| Work instructions |
Write out each line from the data below that includes the word "Label".

| Information provided |
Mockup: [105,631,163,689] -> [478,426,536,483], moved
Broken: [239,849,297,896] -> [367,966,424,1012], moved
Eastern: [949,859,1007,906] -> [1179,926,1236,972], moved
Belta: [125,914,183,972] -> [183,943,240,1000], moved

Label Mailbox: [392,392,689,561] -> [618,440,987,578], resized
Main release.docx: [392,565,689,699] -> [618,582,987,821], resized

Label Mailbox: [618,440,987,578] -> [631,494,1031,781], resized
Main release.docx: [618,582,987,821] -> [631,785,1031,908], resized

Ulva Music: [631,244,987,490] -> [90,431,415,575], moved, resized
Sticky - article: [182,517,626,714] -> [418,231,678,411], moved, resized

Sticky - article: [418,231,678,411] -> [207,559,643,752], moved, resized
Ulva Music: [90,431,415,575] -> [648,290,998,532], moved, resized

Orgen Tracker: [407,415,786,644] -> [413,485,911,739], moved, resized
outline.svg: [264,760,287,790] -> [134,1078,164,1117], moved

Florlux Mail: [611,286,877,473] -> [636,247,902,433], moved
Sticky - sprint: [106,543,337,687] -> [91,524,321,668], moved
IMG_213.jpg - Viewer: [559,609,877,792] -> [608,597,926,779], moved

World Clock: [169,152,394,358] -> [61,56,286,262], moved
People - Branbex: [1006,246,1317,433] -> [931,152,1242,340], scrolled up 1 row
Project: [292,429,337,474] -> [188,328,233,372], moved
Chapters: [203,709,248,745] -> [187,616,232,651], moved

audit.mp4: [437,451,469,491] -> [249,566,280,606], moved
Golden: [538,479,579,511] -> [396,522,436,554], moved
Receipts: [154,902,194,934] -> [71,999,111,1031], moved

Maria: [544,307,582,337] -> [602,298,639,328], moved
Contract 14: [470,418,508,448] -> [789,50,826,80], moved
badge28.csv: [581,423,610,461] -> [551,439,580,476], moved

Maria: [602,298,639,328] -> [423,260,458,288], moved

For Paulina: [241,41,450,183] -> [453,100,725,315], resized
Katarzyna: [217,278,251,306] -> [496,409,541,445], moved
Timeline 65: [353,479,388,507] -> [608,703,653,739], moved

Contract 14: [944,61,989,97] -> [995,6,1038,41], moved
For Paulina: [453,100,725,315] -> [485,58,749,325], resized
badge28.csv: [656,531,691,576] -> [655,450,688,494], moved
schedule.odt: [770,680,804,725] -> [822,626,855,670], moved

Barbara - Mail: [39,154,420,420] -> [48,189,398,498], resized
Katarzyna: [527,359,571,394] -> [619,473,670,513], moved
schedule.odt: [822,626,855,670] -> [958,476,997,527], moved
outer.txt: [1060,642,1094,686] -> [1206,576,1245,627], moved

| Solution for this task |
Label Mailbox: [392,392,689,561] -> [618,440,987,578], resized
Label Mailbox: [618,440,987,578] -> [631,494,1031,781], resized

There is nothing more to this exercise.